* [Instructions for the task]:
Of the entries below, return exactly those lines that fall between the one containing "(269, 558) = (456, 543): black boat -> none" and the one containing "(705, 428) = (638, 222): brown", the two end lines included.

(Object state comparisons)
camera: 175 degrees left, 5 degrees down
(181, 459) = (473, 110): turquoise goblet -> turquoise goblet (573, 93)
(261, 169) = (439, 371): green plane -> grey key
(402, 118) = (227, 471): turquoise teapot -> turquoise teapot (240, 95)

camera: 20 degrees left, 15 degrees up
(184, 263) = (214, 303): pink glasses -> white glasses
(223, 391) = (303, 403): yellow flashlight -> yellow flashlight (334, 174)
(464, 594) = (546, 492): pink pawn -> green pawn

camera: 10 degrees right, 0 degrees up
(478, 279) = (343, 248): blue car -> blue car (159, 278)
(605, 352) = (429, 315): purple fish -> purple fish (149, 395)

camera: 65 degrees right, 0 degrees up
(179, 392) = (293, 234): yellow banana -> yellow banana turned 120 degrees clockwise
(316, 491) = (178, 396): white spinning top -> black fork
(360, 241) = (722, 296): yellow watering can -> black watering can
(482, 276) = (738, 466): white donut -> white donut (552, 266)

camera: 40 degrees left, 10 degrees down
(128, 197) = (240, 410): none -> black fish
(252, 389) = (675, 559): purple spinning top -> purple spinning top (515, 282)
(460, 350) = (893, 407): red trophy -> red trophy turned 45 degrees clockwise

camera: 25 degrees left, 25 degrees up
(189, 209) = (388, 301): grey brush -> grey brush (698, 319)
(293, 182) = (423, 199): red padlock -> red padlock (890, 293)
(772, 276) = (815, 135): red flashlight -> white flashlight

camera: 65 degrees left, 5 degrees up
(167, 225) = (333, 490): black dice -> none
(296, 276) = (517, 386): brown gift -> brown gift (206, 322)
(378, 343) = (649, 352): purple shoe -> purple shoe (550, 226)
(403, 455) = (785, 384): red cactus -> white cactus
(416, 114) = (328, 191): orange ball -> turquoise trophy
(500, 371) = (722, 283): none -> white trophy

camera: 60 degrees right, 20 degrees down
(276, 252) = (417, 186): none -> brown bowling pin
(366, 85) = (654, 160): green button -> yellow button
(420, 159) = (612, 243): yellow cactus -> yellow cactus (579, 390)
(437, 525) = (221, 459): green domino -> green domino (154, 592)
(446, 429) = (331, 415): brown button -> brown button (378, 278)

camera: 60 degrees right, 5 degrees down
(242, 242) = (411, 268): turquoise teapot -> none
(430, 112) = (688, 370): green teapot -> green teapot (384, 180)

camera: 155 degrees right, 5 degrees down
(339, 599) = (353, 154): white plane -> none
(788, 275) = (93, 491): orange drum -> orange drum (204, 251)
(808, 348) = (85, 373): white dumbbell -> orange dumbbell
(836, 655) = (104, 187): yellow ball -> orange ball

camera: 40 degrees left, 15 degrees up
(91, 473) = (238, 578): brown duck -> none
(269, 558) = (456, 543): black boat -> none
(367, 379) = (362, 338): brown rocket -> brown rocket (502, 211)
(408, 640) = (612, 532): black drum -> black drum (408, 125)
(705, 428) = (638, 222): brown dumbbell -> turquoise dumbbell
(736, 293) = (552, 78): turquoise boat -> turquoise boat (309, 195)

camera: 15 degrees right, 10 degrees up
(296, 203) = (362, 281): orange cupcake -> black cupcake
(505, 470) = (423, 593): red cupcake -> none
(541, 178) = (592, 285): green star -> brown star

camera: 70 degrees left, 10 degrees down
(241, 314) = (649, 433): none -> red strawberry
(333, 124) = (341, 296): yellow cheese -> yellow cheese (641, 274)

* [Task solution]:
(269, 558) = (456, 543): black boat -> none
(367, 379) = (362, 338): brown rocket -> brown rocket (502, 211)
(408, 640) = (612, 532): black drum -> black drum (408, 125)
(705, 428) = (638, 222): brown dumbbell -> turquoise dumbbell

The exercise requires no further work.